## ABOUT THIS EXERCISE
From the first line of the material below through the line containing "197, 108, 97>", print every line exactly as it stands, but no pictures.

==== RECORDS TO USE

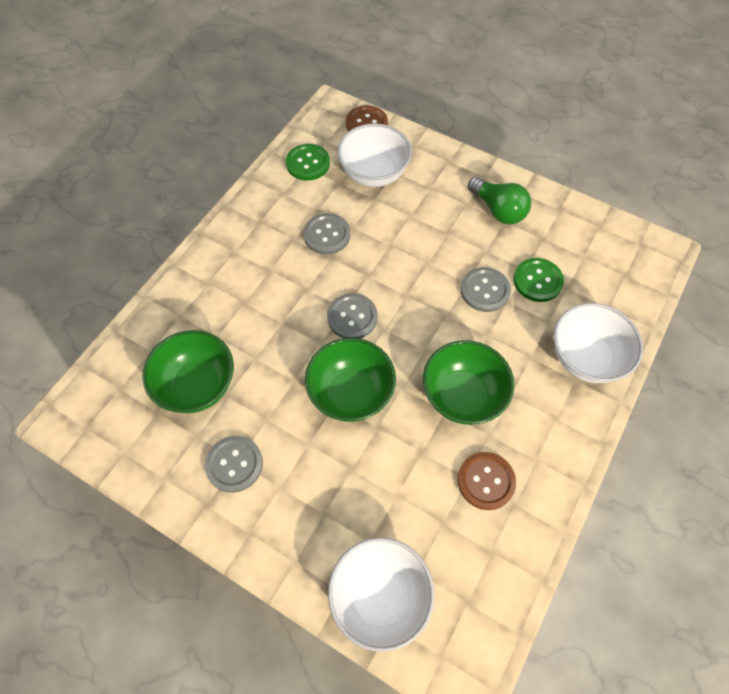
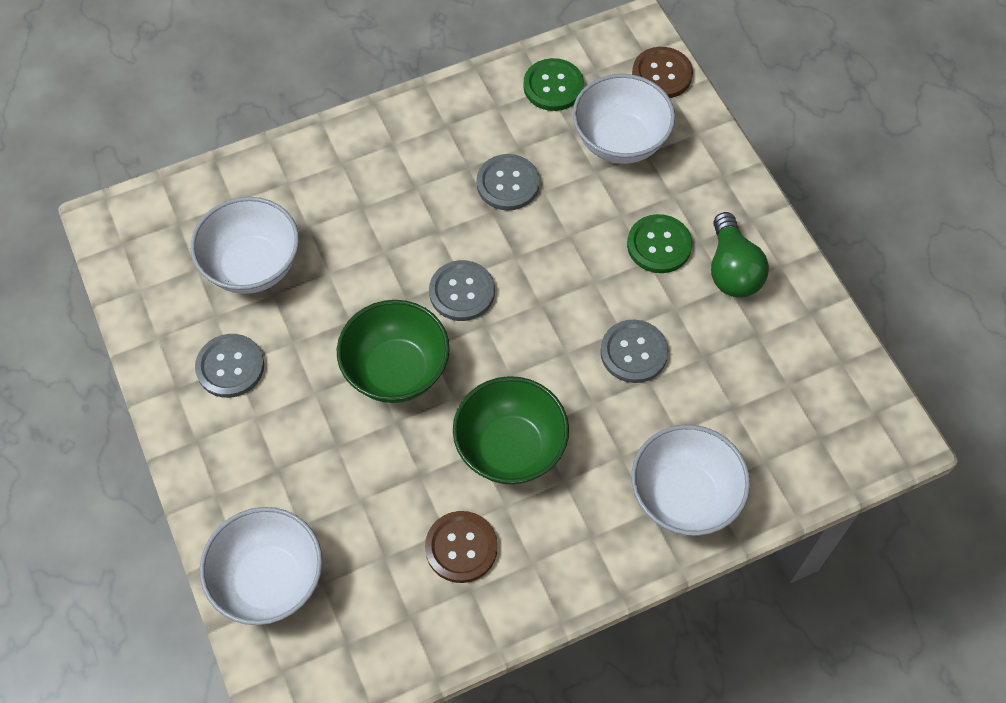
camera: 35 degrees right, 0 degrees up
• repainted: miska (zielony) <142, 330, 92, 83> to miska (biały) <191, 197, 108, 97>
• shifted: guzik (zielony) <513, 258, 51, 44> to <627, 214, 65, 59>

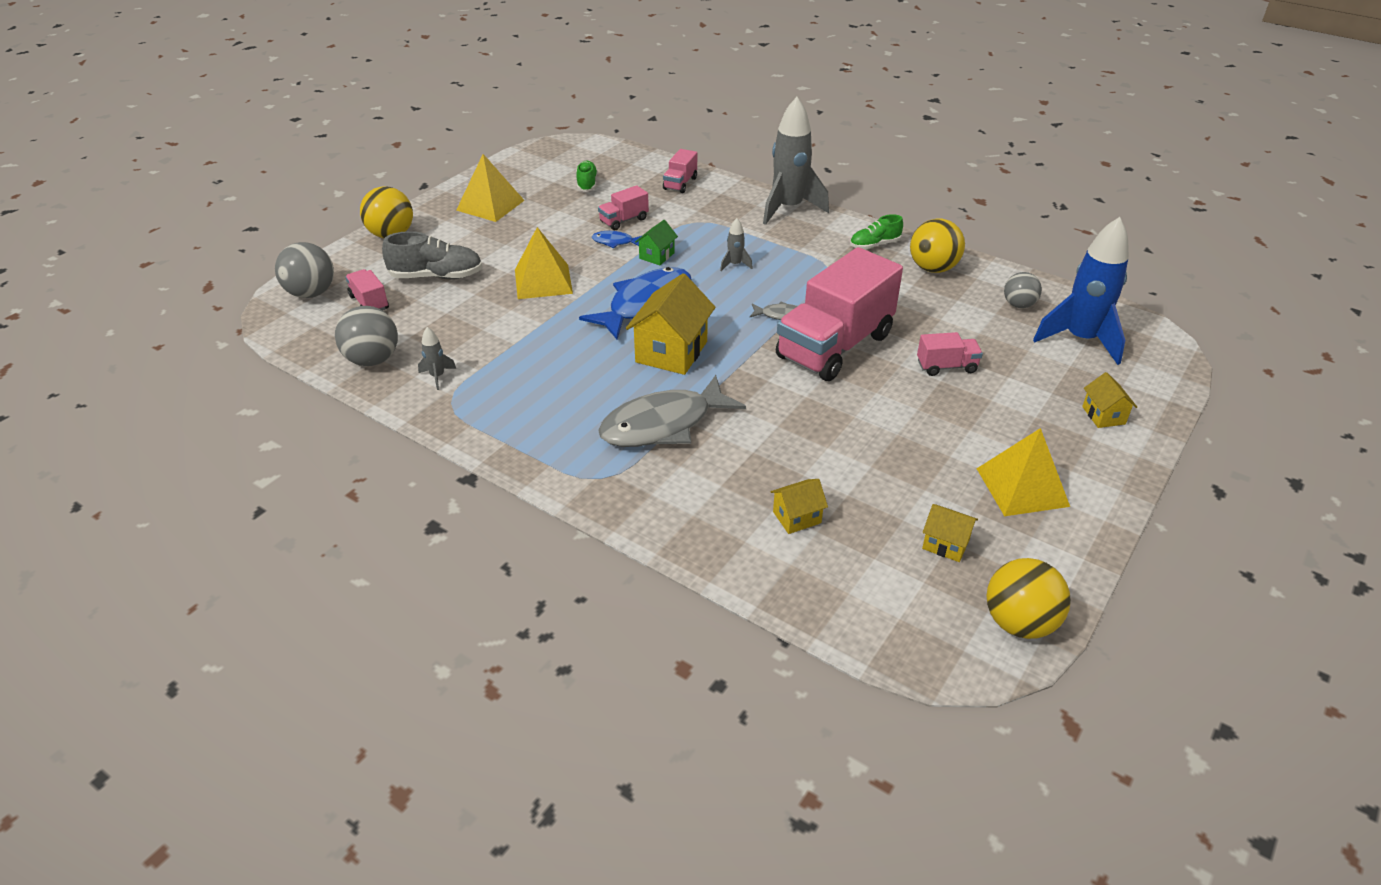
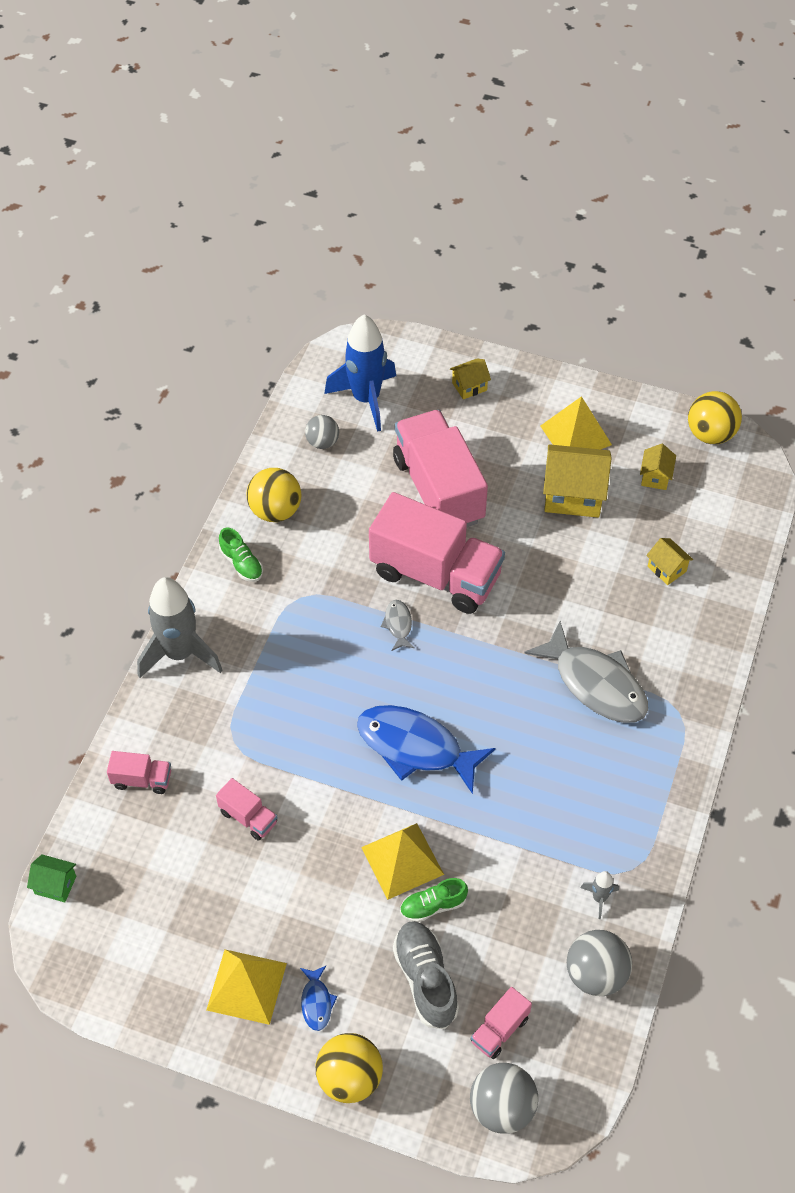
camera: 105 degrees left, 15 degrees up
• shifted: domek (zielony) <635, 220, 43, 45> to <27, 854, 49, 48>
• shifted: ryba (niebieski) <592, 231, 49, 17> to <300, 966, 37, 65>
• scaled: ciężarówka (różowy) <917, 332, 66, 44> = <393, 410, 95, 117> x2.31
• shifted: but (zielony) <576, 160, 22, 32> to <400, 878, 68, 44>
• shifted: domek (żółty) <626, 273, 89, 102> to <543, 444, 69, 74>
• gone: rakieta (szary) <720, 218, 33, 53>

========

## REPLY TO THE EXERCISE
camera: 35 degrees right, 0 degrees up
• repainted: miska (zielony) <142, 330, 92, 83> to miska (biały) <191, 197, 108, 97>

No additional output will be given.